Working data START

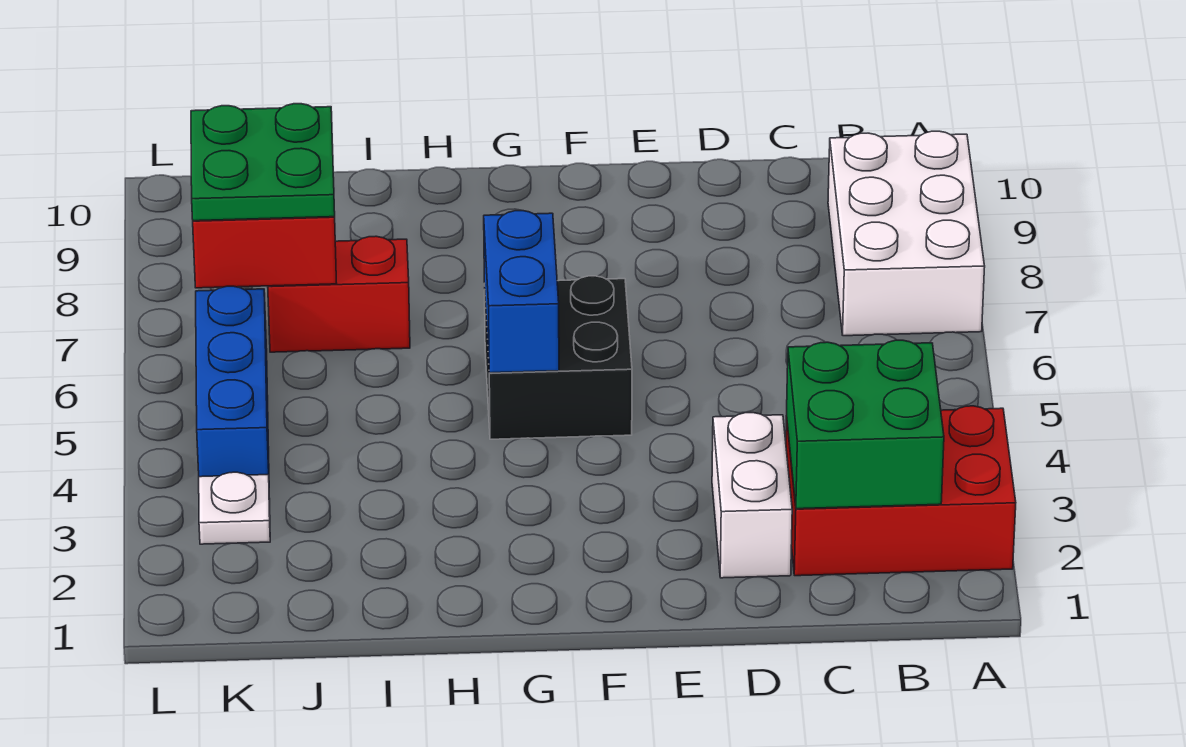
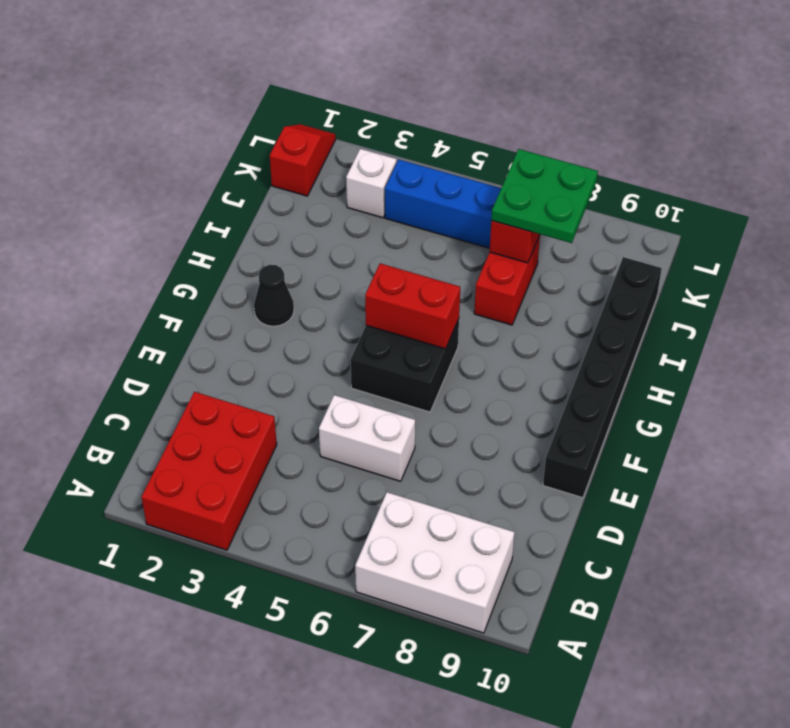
green brick B2:C3 level 2 -> none
white brick D2:D3 level 1 -> white brick D5:D6 level 1
none -> black brick E10:J10 level 1
none -> black cone G2 level 1
blue brick G5:G6 level 2 -> red brick G5:G6 level 2
none -> red slope K1:L1 level 1 top K
white plate K3 level 1 -> white brick K3 level 1

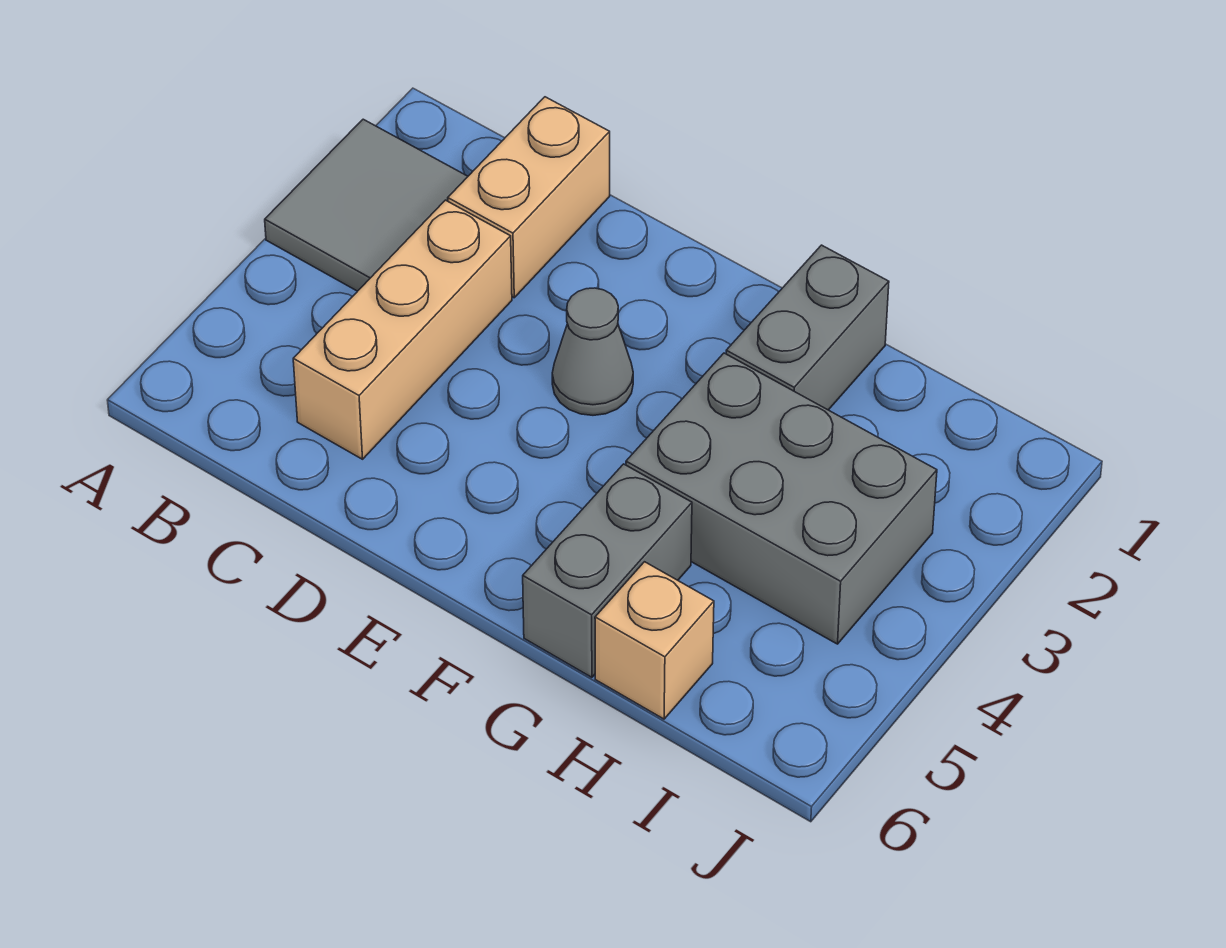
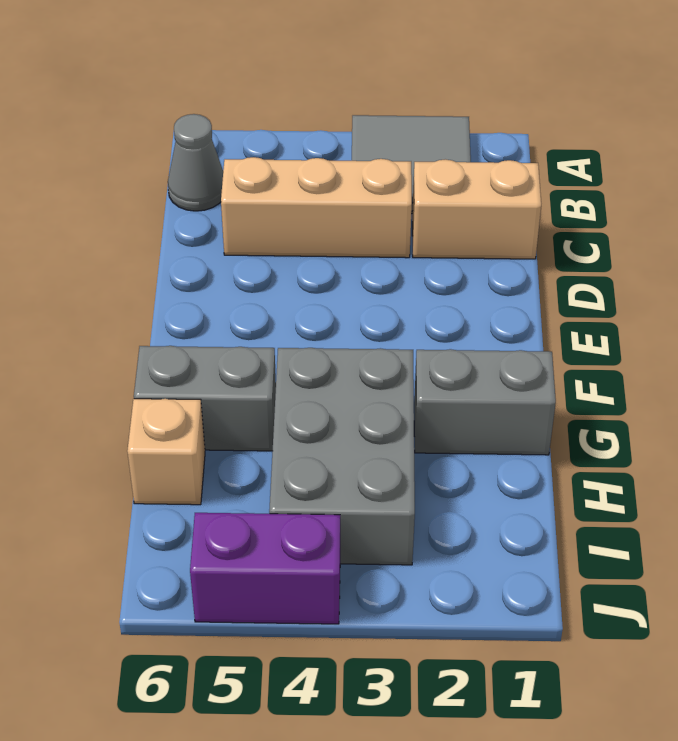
grey cone E3 level 1 -> grey cone B6 level 1
none -> purple brick J4:J5 level 1

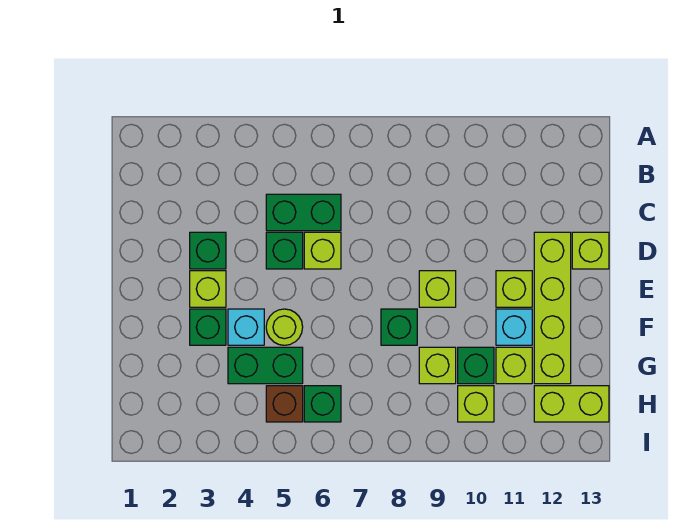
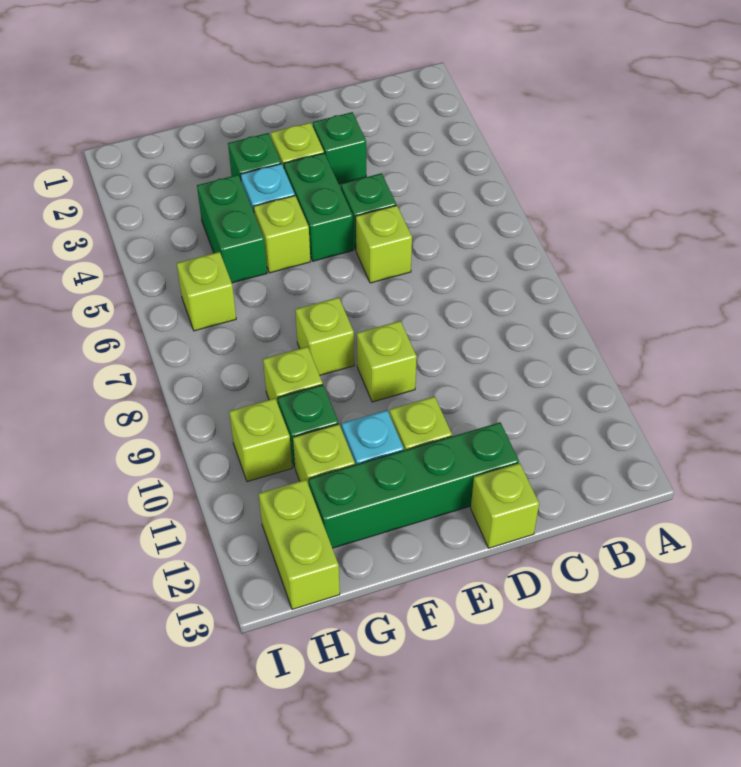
green brick C5:C6 level 1 -> green brick E4:E5 level 1
lime brick D12:G12 level 1 -> green brick D12:G12 level 1
lime round brick F5 level 1 -> lime brick F5 level 1
green brick F8 level 1 -> lime brick F8 level 1
brown brick H5 level 1 -> none
green brick H6 level 1 -> lime brick H6 level 1

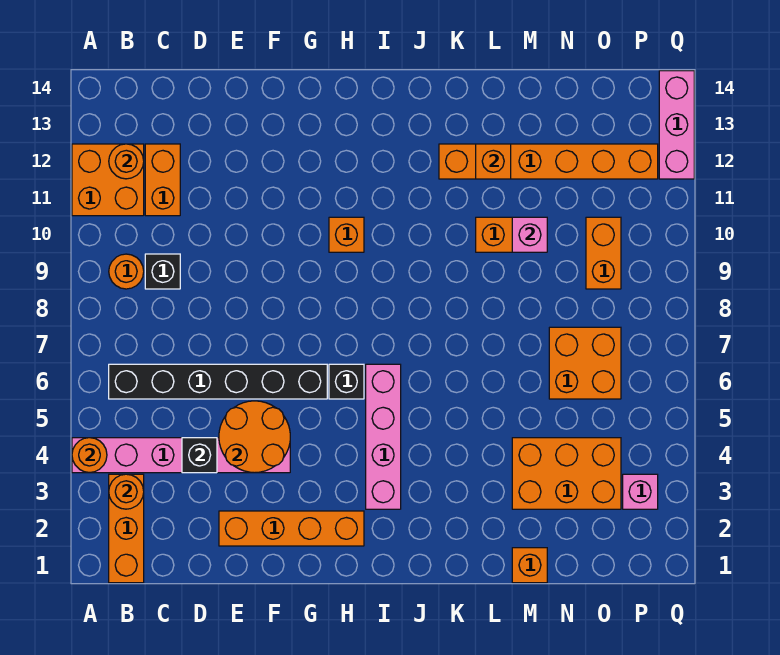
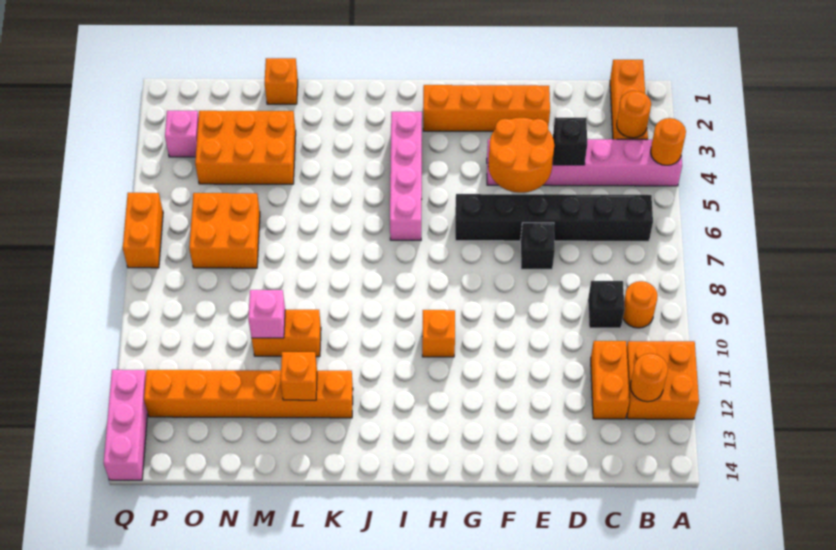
black brick H6 level 1 -> black brick E7 level 1
orange brick O9:O10 level 1 -> orange brick Q6:Q7 level 1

Working data END

Copy out the material word for word, without any images.

green brick B2:C3 level 2 -> none
white brick D2:D3 level 1 -> white brick D5:D6 level 1
none -> black brick E10:J10 level 1
none -> black cone G2 level 1
blue brick G5:G6 level 2 -> red brick G5:G6 level 2
none -> red slope K1:L1 level 1 top K
white plate K3 level 1 -> white brick K3 level 1

grey cone E3 level 1 -> grey cone B6 level 1
none -> purple brick J4:J5 level 1

green brick C5:C6 level 1 -> green brick E4:E5 level 1
lime brick D12:G12 level 1 -> green brick D12:G12 level 1
lime round brick F5 level 1 -> lime brick F5 level 1
green brick F8 level 1 -> lime brick F8 level 1
brown brick H5 level 1 -> none
green brick H6 level 1 -> lime brick H6 level 1

black brick H6 level 1 -> black brick E7 level 1
orange brick O9:O10 level 1 -> orange brick Q6:Q7 level 1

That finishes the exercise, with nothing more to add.